WHAT THE EXERCISE ASKS: The expected answer is every line of the material that contains the word "Teddybär".

PROVIDED INFORMATION:
----------

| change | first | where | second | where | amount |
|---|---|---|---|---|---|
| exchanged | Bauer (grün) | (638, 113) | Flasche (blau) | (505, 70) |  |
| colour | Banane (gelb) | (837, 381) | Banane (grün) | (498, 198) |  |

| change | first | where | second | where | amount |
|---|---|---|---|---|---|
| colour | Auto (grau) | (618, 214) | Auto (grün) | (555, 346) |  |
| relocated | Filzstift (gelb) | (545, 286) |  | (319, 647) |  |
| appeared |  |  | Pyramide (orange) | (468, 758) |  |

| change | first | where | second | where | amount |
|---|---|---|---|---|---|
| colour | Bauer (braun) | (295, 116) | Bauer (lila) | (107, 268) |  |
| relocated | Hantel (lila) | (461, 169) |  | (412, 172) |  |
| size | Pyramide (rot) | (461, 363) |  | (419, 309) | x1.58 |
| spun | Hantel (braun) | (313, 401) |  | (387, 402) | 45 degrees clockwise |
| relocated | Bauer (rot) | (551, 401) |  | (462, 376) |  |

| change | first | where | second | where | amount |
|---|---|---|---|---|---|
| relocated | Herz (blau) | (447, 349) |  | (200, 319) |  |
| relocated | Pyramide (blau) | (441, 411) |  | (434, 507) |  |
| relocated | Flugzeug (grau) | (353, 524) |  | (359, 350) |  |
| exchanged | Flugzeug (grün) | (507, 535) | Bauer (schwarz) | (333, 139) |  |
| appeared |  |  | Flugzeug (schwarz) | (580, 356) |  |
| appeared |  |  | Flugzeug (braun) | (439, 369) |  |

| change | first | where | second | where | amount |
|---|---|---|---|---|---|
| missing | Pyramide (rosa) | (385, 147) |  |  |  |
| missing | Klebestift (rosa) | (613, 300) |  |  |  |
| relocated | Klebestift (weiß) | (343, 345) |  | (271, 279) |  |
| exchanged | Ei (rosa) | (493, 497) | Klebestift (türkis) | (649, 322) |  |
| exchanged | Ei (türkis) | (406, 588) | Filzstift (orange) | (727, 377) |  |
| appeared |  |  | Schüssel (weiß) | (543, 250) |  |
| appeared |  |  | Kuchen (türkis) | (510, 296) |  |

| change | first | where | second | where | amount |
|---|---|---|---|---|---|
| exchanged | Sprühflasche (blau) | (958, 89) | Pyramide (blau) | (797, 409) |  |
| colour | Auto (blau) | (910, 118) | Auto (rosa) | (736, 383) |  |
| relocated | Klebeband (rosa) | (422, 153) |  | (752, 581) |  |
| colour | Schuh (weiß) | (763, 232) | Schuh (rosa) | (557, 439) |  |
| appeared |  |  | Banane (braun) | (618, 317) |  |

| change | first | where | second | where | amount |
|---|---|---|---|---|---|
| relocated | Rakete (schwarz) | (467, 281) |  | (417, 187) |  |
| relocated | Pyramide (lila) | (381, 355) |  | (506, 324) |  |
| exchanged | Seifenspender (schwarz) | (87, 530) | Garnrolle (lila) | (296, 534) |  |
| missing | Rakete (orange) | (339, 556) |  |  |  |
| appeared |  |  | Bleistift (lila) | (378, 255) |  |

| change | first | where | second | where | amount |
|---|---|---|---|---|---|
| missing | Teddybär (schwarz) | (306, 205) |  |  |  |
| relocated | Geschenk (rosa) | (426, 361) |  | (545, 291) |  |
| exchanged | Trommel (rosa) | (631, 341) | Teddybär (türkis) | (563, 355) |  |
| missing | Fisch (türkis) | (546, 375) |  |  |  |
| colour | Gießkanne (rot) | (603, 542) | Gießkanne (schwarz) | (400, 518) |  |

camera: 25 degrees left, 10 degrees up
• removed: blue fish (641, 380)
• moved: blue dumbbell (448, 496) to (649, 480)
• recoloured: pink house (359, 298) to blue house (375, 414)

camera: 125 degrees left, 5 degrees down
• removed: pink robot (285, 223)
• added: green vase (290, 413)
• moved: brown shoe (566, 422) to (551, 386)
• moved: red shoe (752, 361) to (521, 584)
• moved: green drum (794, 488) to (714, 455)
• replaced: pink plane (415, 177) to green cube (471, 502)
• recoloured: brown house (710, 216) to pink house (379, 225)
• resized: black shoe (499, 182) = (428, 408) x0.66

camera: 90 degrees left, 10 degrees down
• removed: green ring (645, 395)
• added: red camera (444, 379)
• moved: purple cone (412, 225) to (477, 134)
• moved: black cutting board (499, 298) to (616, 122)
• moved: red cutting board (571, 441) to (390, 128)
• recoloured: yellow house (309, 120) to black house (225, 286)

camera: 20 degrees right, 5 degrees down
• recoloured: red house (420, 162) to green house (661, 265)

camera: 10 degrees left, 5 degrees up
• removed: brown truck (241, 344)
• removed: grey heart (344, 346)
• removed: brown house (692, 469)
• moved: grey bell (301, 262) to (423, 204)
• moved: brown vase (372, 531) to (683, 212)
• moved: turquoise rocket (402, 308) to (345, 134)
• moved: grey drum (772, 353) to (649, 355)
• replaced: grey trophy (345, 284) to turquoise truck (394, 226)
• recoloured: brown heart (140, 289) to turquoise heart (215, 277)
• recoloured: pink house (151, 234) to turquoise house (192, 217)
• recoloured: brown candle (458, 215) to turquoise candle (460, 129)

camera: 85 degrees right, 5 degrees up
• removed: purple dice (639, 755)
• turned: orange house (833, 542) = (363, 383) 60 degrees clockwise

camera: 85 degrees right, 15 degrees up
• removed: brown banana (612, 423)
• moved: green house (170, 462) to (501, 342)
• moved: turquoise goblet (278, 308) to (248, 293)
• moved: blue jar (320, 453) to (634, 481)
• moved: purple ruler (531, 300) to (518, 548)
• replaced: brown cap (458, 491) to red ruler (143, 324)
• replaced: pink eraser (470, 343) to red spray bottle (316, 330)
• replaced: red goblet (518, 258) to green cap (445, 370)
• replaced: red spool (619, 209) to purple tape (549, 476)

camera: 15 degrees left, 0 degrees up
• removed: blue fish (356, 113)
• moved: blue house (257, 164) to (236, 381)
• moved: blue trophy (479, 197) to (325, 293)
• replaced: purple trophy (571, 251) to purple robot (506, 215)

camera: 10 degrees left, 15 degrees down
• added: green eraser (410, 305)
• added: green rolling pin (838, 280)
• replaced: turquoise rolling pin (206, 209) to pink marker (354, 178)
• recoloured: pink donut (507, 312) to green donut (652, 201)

----------

WRITTEN SOLUTION:
| missing | Teddybär (schwarz) | (306, 205) |  |  |  |
| exchanged | Trommel (rosa) | (631, 341) | Teddybär (türkis) | (563, 355) |  |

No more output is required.